=== The task ===
No pictures belong in the copy. Restate the rest of the data exactly.

=== Material provided ===
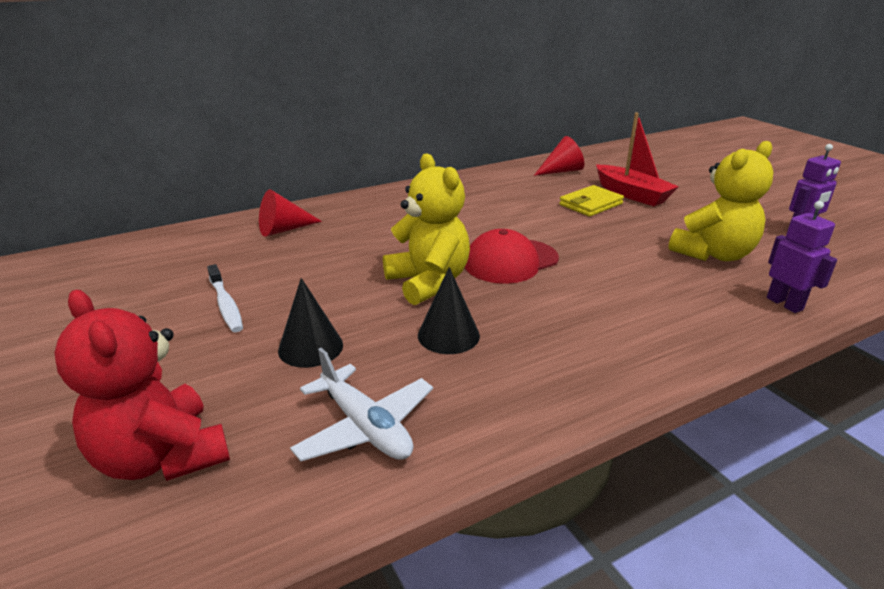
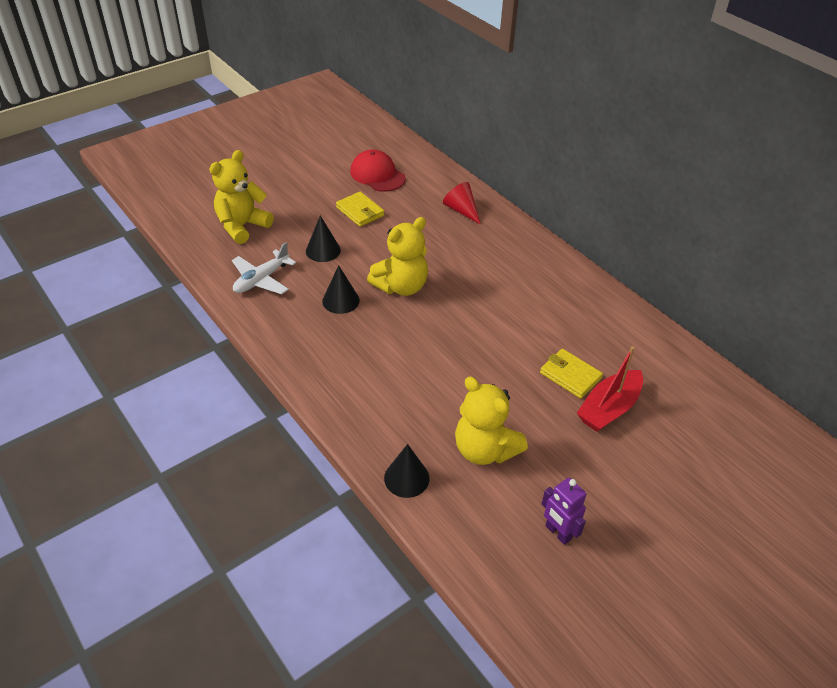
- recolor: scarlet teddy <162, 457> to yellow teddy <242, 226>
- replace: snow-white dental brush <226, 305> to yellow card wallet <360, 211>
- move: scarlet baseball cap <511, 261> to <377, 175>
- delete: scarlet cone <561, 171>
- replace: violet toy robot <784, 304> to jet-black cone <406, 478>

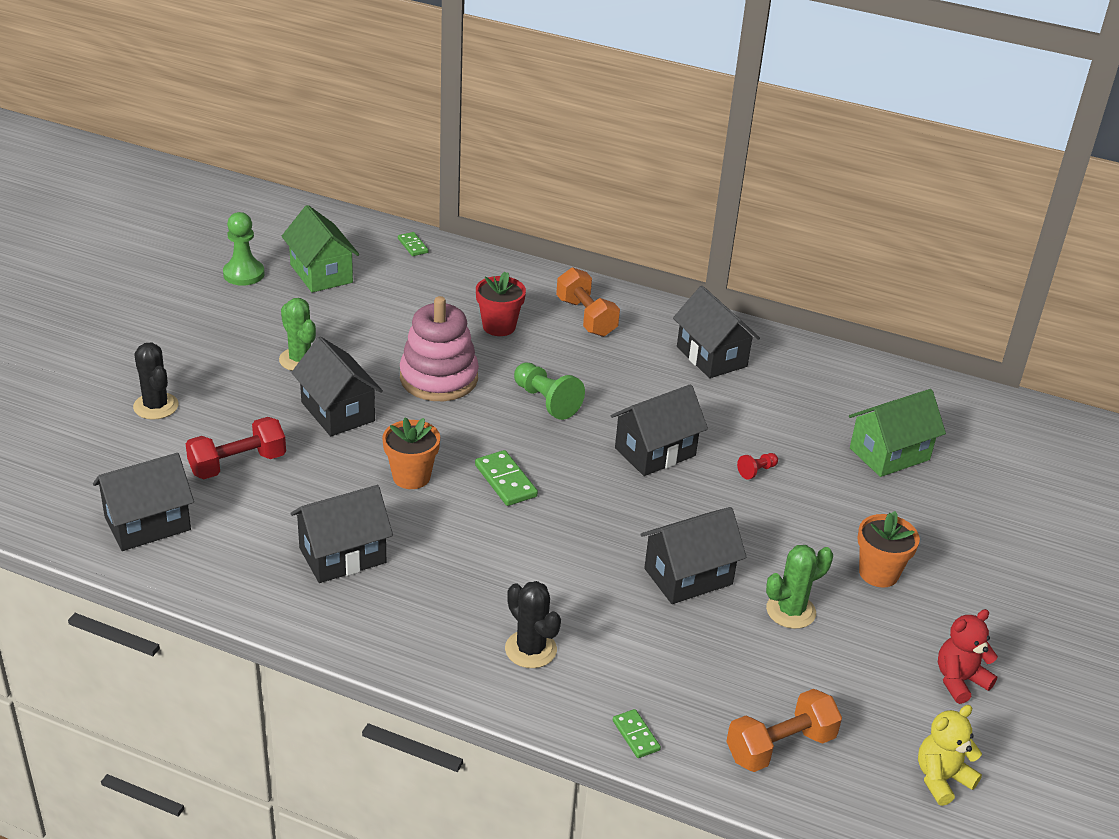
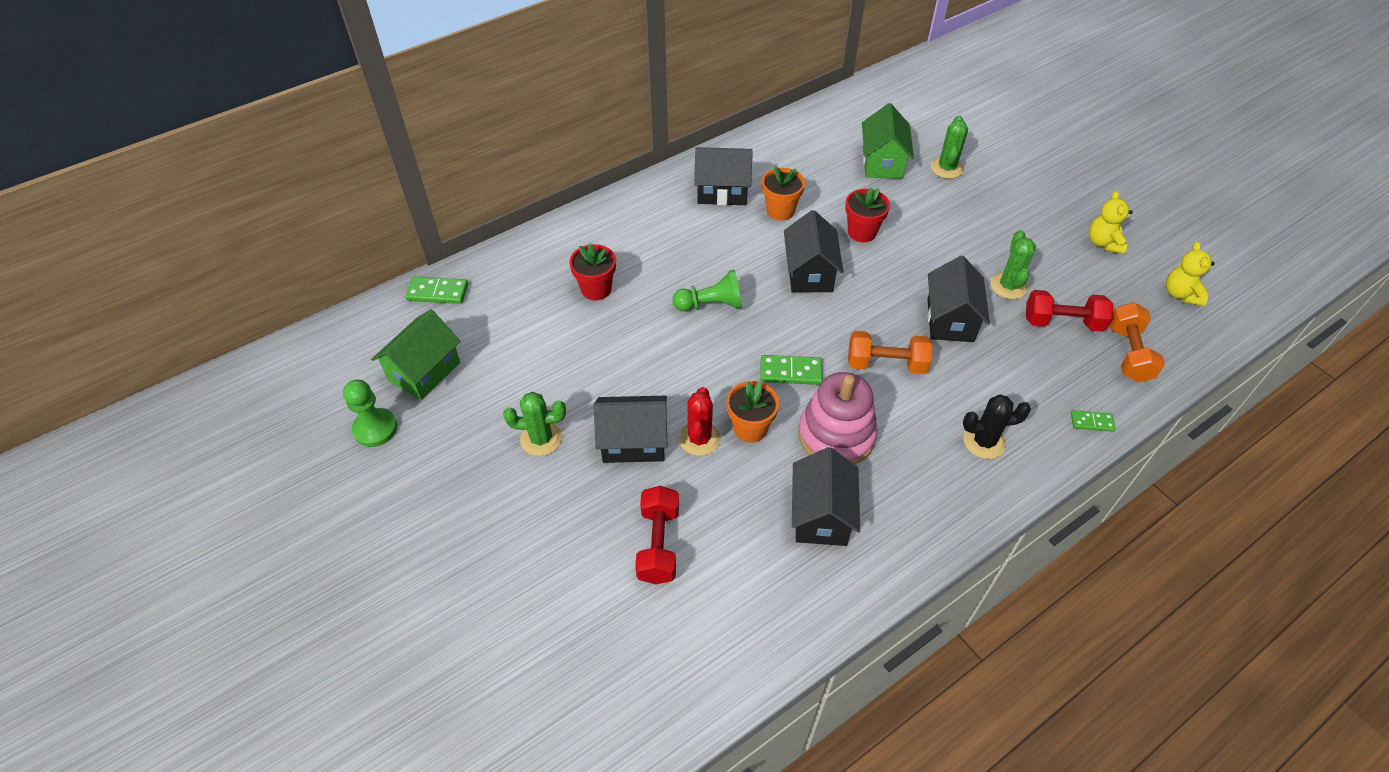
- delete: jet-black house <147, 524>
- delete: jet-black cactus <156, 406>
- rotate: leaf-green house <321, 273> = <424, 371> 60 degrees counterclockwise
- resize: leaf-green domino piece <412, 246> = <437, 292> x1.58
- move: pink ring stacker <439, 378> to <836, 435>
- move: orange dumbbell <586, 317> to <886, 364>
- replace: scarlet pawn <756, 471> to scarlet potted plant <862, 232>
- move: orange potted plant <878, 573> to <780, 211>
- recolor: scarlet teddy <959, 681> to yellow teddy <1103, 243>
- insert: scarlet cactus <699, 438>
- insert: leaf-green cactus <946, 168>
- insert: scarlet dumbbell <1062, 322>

=== Reply ===
- recolor: scarlet teddy <162, 457> to yellow teddy <242, 226>
- replace: snow-white dental brush <226, 305> to yellow card wallet <360, 211>
- move: scarlet baseball cap <511, 261> to <377, 175>
- delete: scarlet cone <561, 171>
- replace: violet toy robot <784, 304> to jet-black cone <406, 478>

- delete: jet-black house <147, 524>
- delete: jet-black cactus <156, 406>
- rotate: leaf-green house <321, 273> = <424, 371> 60 degrees counterclockwise
- resize: leaf-green domino piece <412, 246> = <437, 292> x1.58
- move: pink ring stacker <439, 378> to <836, 435>
- move: orange dumbbell <586, 317> to <886, 364>
- replace: scarlet pawn <756, 471> to scarlet potted plant <862, 232>
- move: orange potted plant <878, 573> to <780, 211>
- recolor: scarlet teddy <959, 681> to yellow teddy <1103, 243>
- insert: scarlet cactus <699, 438>
- insert: leaf-green cactus <946, 168>
- insert: scarlet dumbbell <1062, 322>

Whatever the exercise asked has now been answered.